▶ _WORK ORDER_:
Everything from the line containing "Barbara: [108,86,135,109] ->" through the final line of the material is to be restated word for word, and only that.

#####

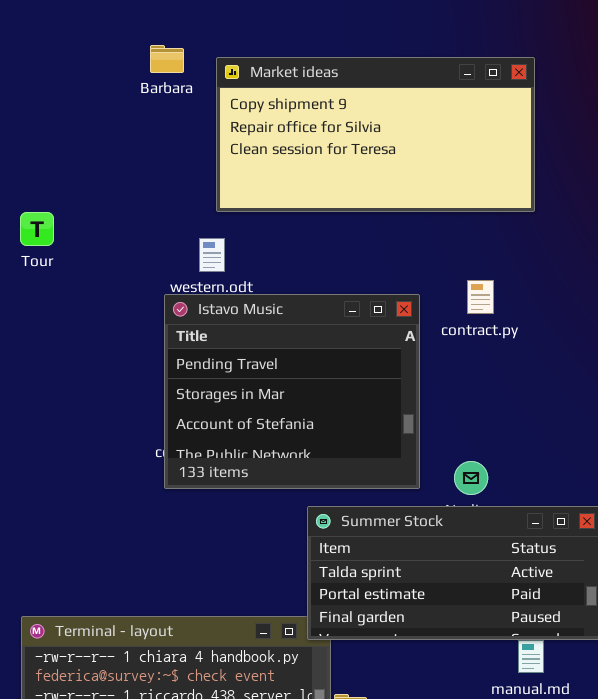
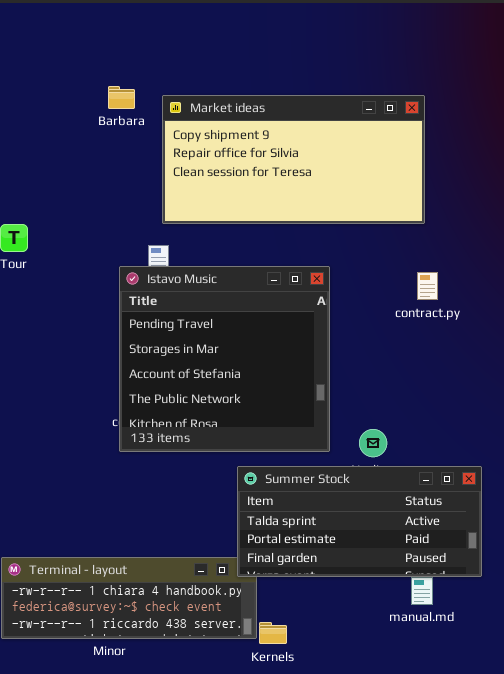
contract.py: [467,280,494,314] -> [417,272,438,300], moved
Istavo Music: [164,294,420,489] -> [119,266,330,452], resized

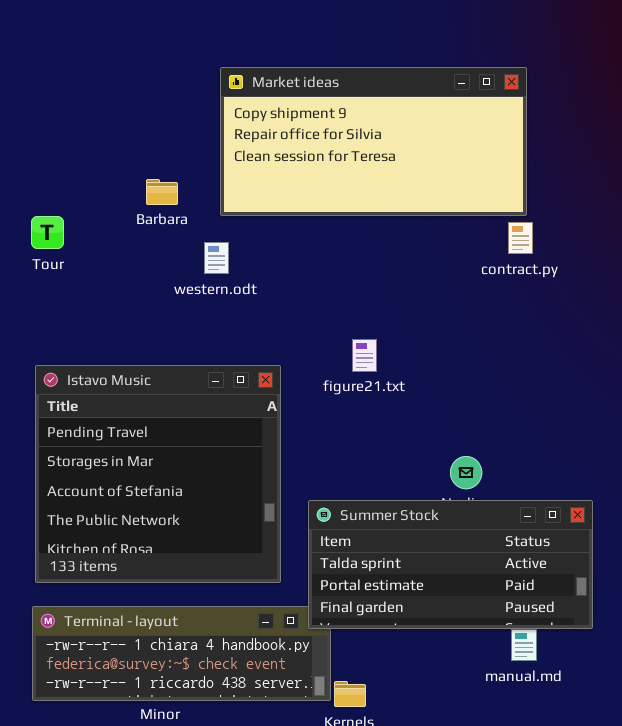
Barbara: [108,86,135,109] -> [146,179,178,205], moved
Istavo Music: [119,266,330,452] -> [35,365,281,583], moved
contract.py: [417,272,438,300] -> [508,222,533,254], moved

#####

▶ _SOLVED EXERCISE_:
Barbara: [108,86,135,109] -> [146,179,178,205], moved
Istavo Music: [119,266,330,452] -> [35,365,281,583], moved
contract.py: [417,272,438,300] -> [508,222,533,254], moved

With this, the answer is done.